▶ _WHAT IS BEING ASKED_
Taking the line that contains "none -> yellow brick A9 level 3" as the start and the last line of the data as the end, repeat exactly every line in that span, but no pictures.

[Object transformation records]
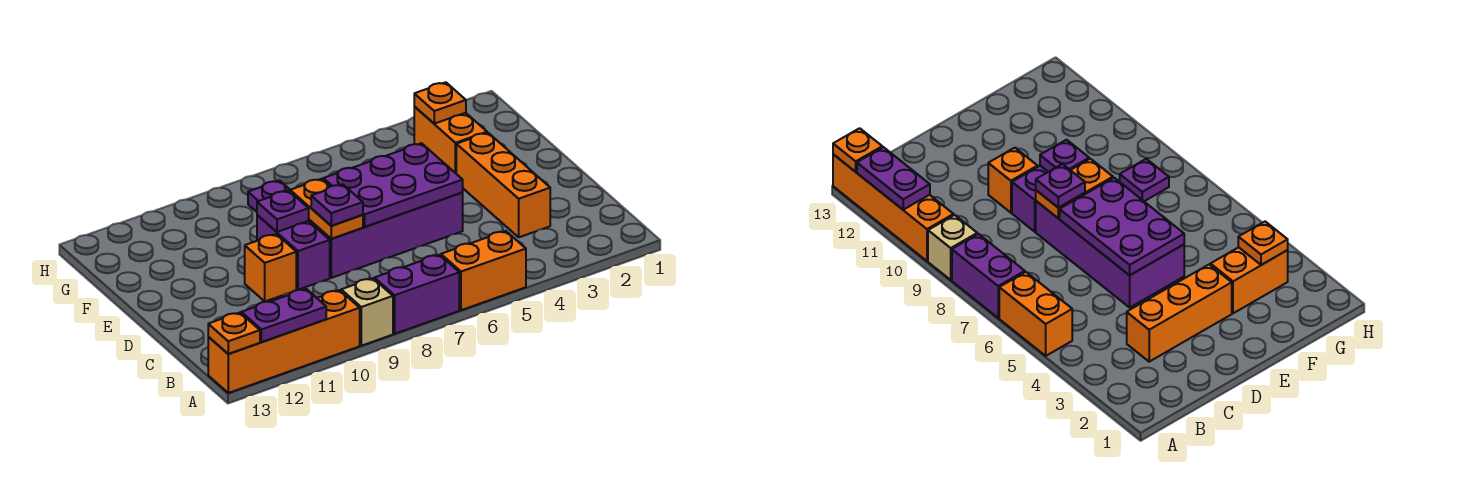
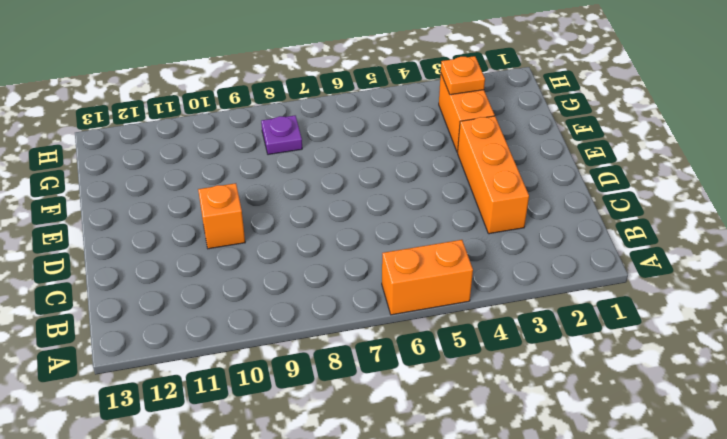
none -> purple brick A7:A8 level 1
none -> tan brick A9 level 1
none -> orange brick A10:A13 level 1

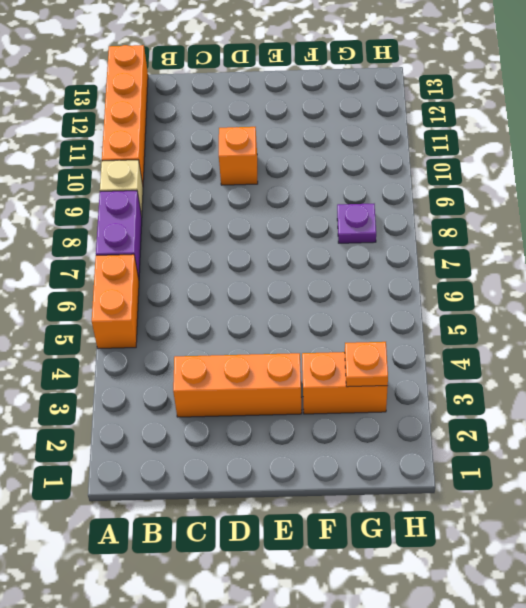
none -> purple brick D5:E8 level 1
none -> purple brick D9:E9 level 1
none -> purple plate A11:A12 level 2

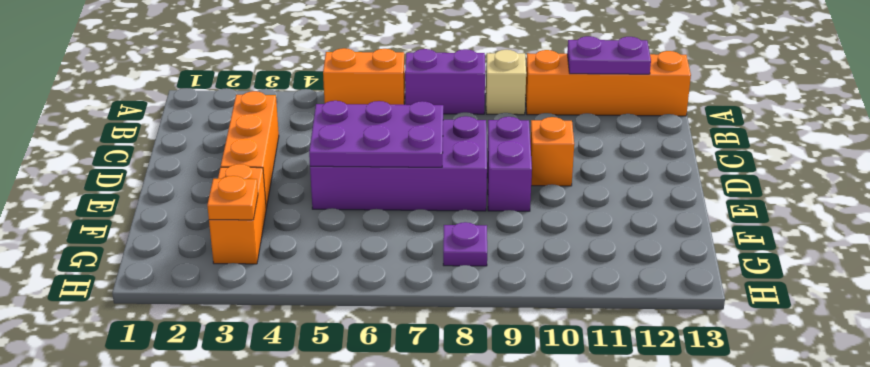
none -> orange plate A13 level 2
none -> orange plate D8:E8 level 2
none -> purple plate E9 level 2

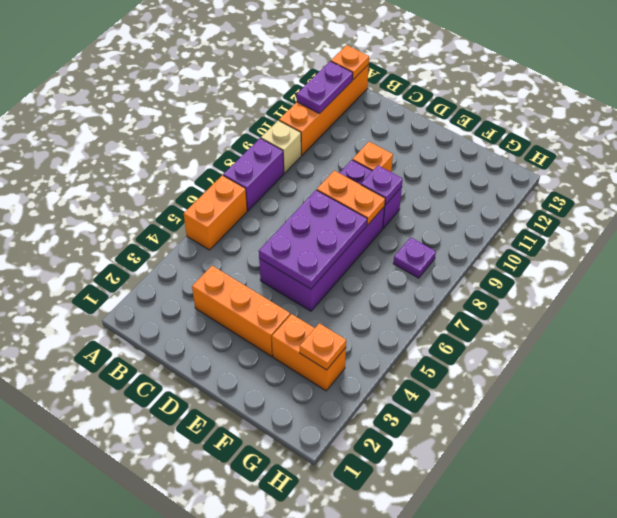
none -> purple plate D8 level 3

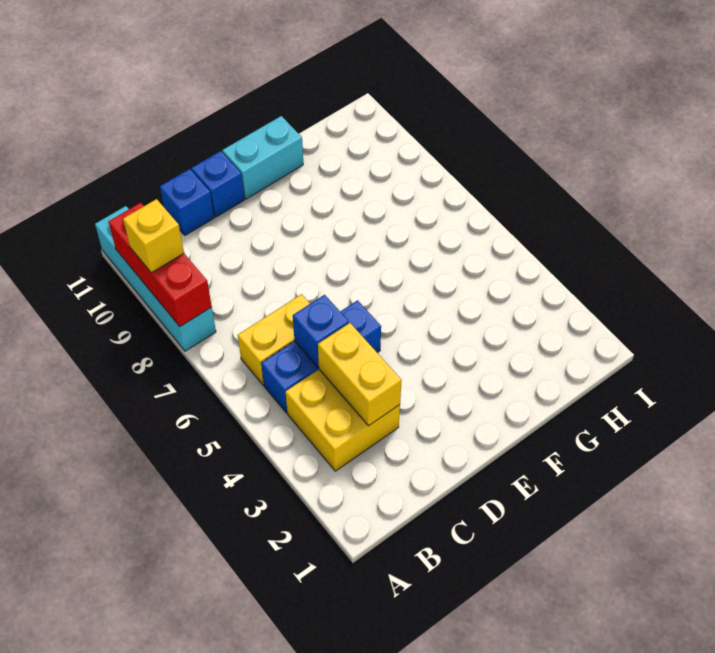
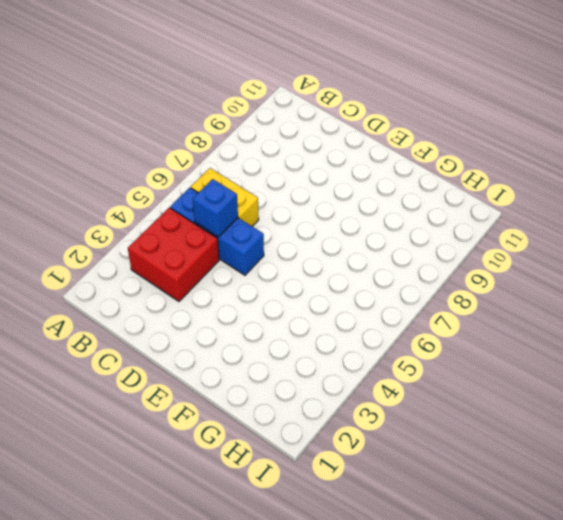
red brick B3:C4 level 1 -> yellow brick B3:C4 level 1
none -> cyan brick A8:A11 level 1
none -> blue brick C11 level 1

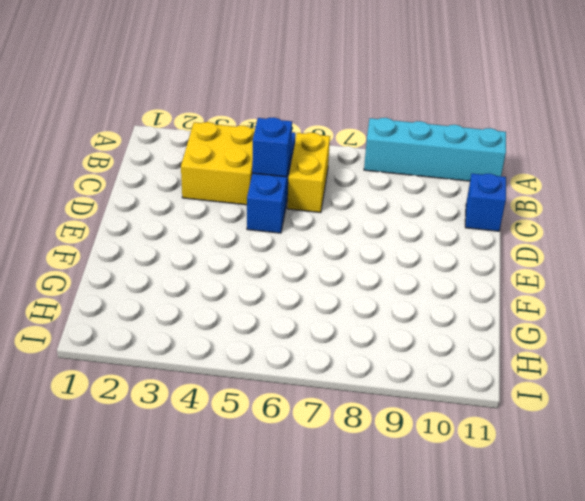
none -> blue brick D11 level 1
none -> cyan brick E11:F11 level 1

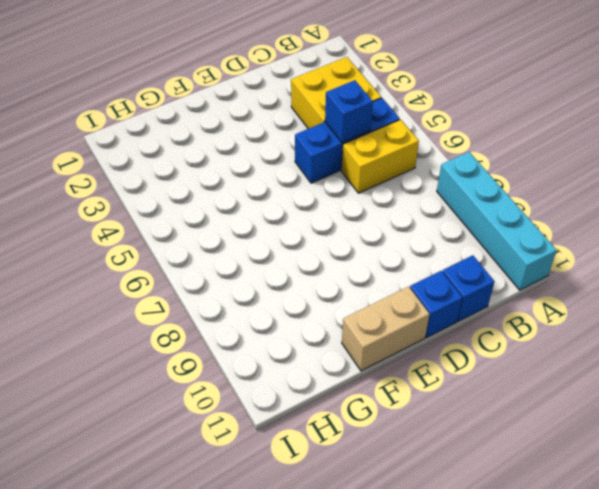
tan brick E11:F11 level 1 -> cyan brick E11:F11 level 1
none -> red brick A8:A10 level 2
none -> yellow brick C3:C4 level 2

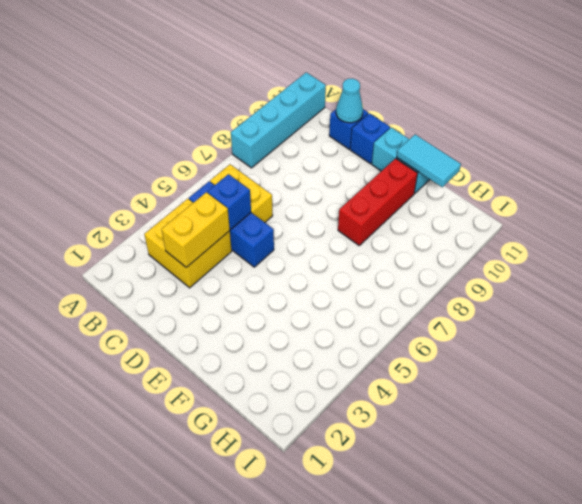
cyan cone C11 level 2 -> none
red brick F8:F10 level 1 -> red brick A8:A10 level 2
cyan tile F11:G11 level 2 -> none
none -> yellow brick A9 level 3

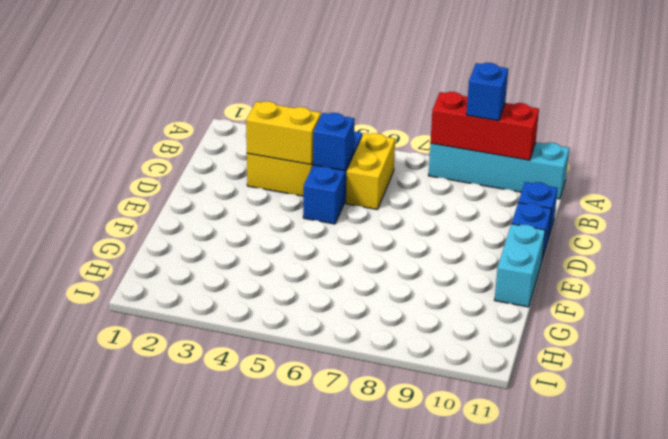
blue brick A9 level 3 -> yellow brick A9 level 3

▶ _TASK SOLUTION_
none -> yellow brick A9 level 3

blue brick A9 level 3 -> yellow brick A9 level 3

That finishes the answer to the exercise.